Exercise instructions:
Below are records to print word for word; include none of their pictures.

Study material:
# # # #
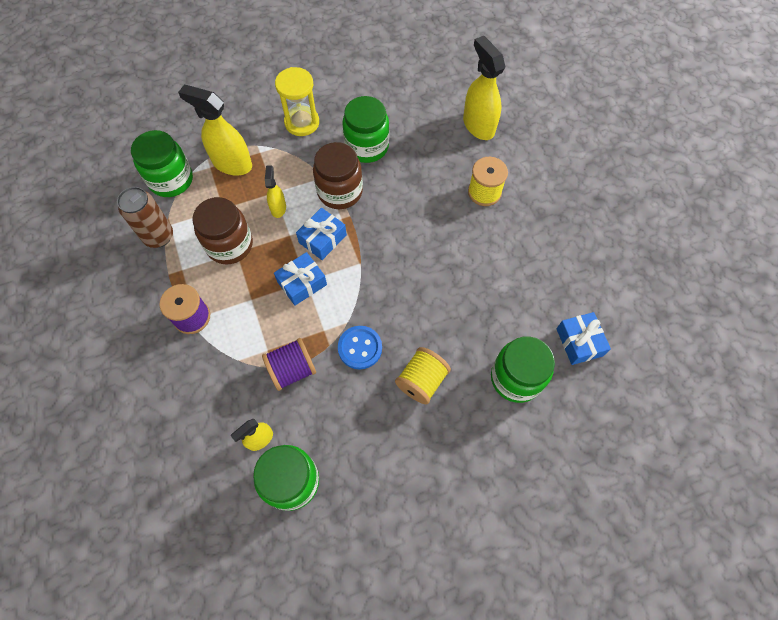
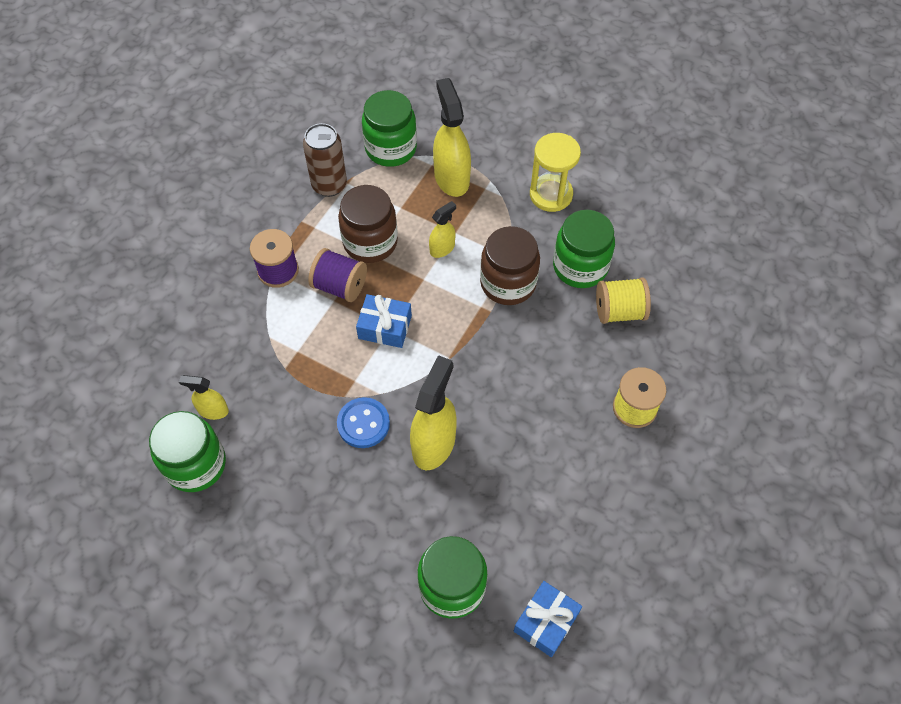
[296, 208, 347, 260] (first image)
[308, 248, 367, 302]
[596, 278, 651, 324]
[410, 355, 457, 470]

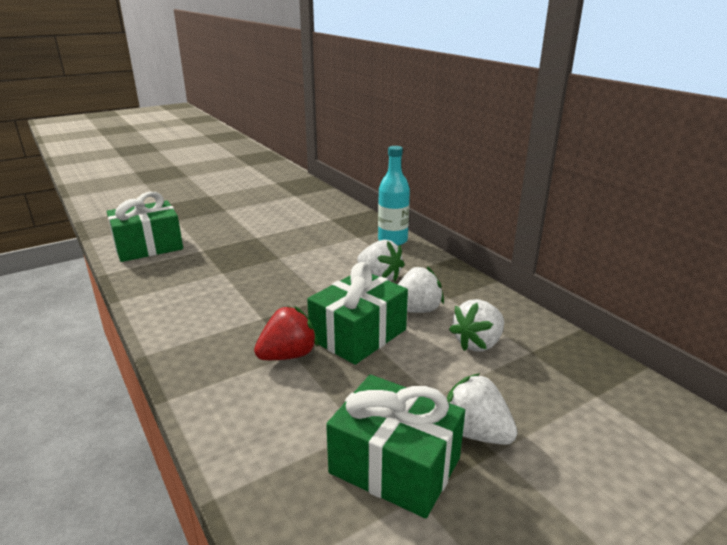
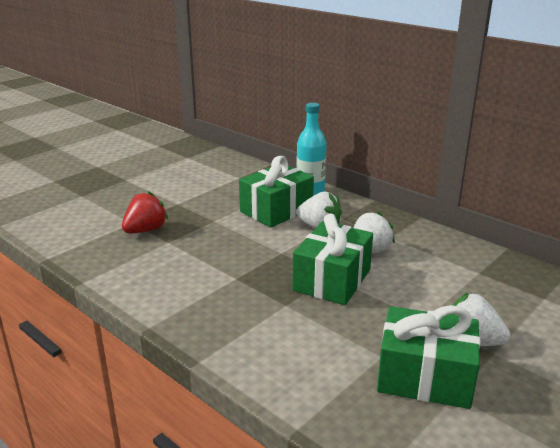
[449, 299, 504, 352] (first image)
[239, 156, 314, 227]
[122, 191, 168, 233]

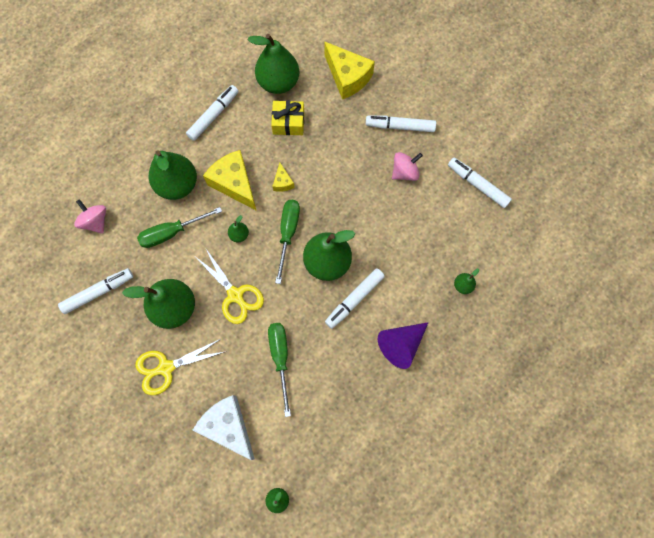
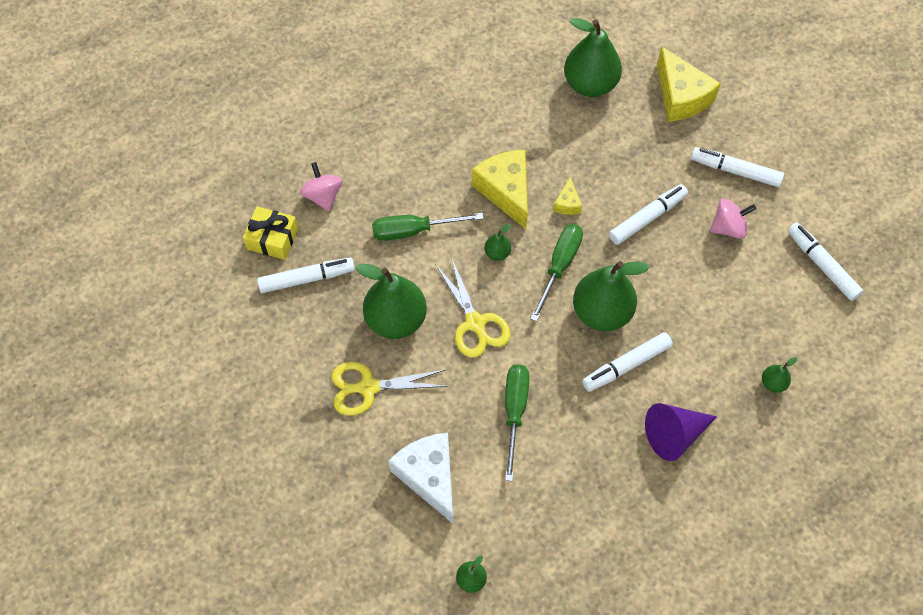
[149, 150, 197, 200] (first image)
[609, 184, 688, 245]
[243, 206, 298, 260]

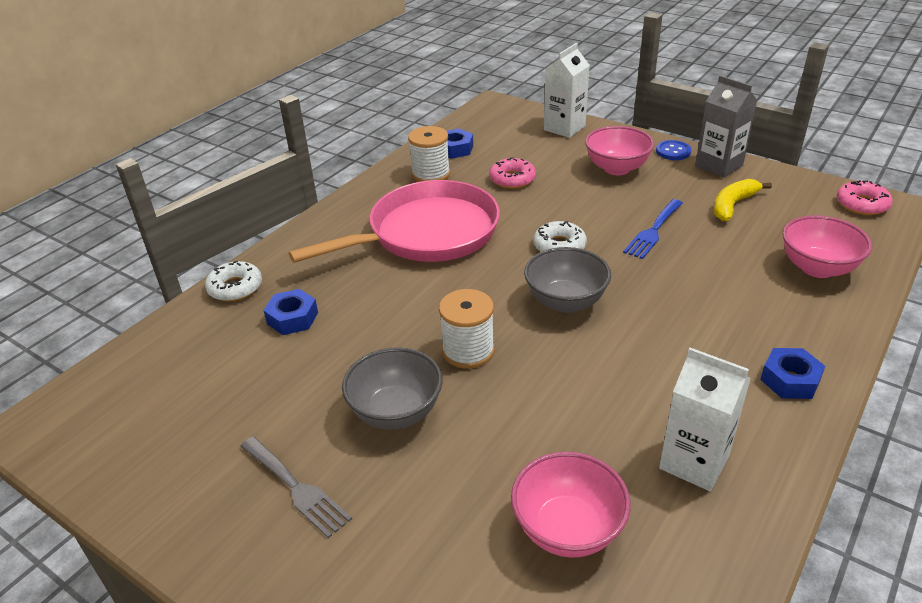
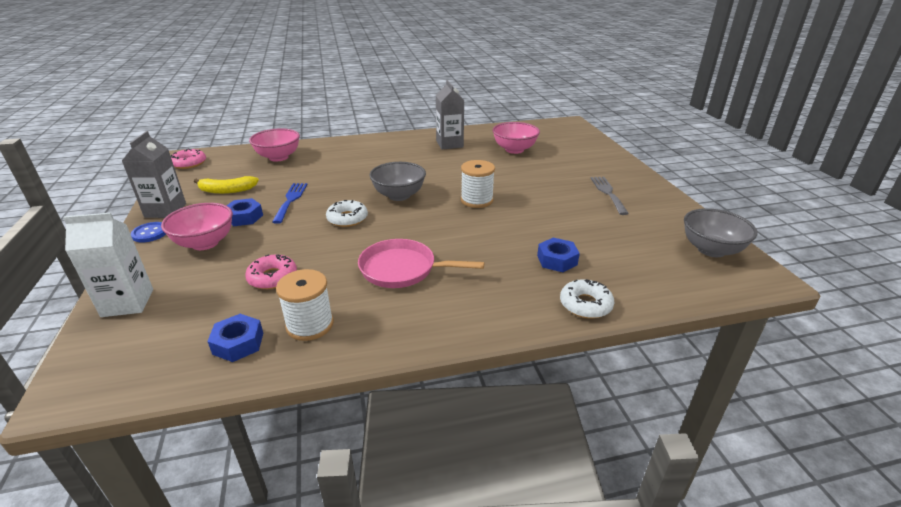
[684, 208, 758, 257]
[227, 198, 263, 226]
[436, 80, 464, 150]
[272, 183, 308, 224]
[358, 239, 484, 288]

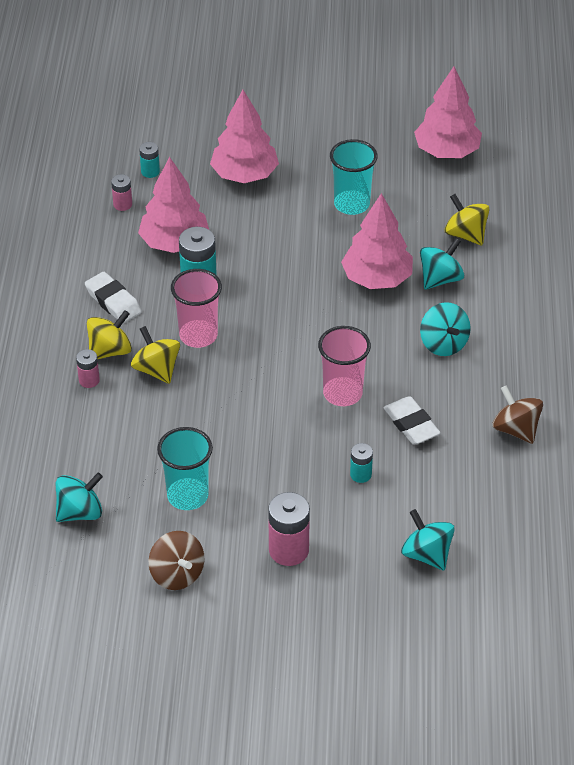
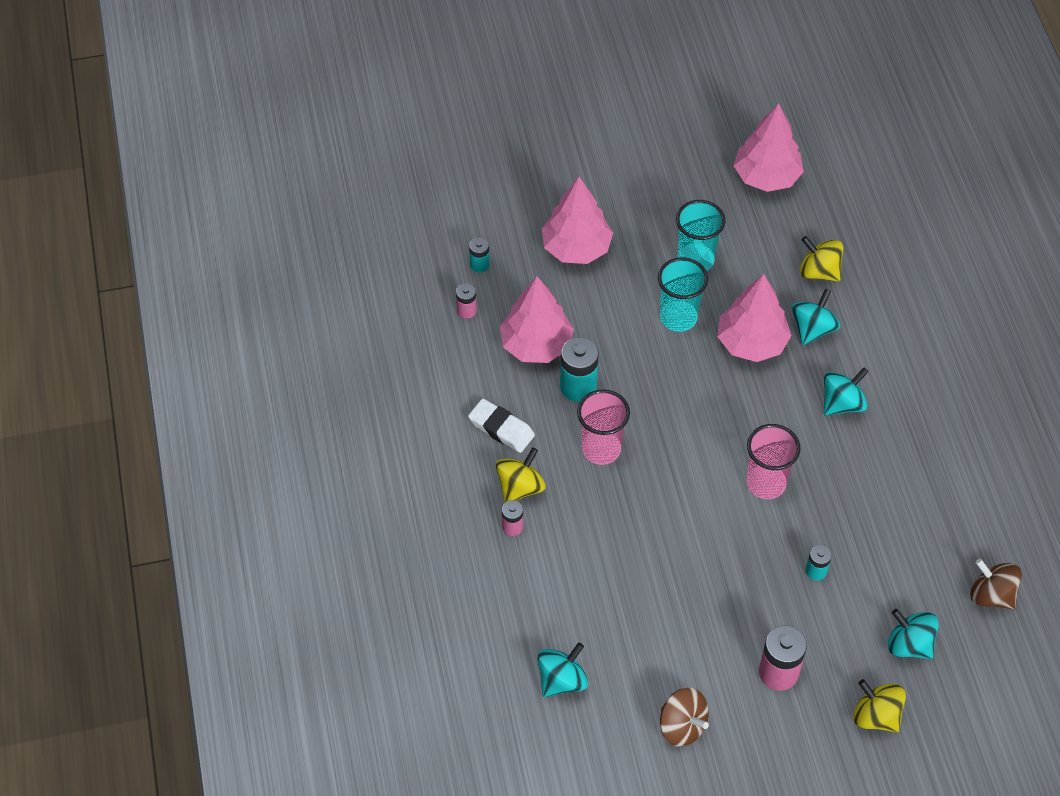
[384, 396, 440, 445] (first image)
[853, 679, 906, 732]
[658, 257, 708, 332]
[970, 559, 1022, 609]
[824, 368, 868, 416]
# # # #
Exercise solution:
[296, 208, 347, 260] (first image)
[308, 248, 367, 302]
[596, 278, 651, 324]
[410, 355, 457, 470]

[449, 299, 504, 352] (first image)
[239, 156, 314, 227]
[122, 191, 168, 233]

[149, 150, 197, 200] (first image)
[609, 184, 688, 245]
[243, 206, 298, 260]

[684, 208, 758, 257]
[227, 198, 263, 226]
[436, 80, 464, 150]
[272, 183, 308, 224]
[358, 239, 484, 288]

[384, 396, 440, 445] (first image)
[853, 679, 906, 732]
[658, 257, 708, 332]
[970, 559, 1022, 609]
[824, 368, 868, 416]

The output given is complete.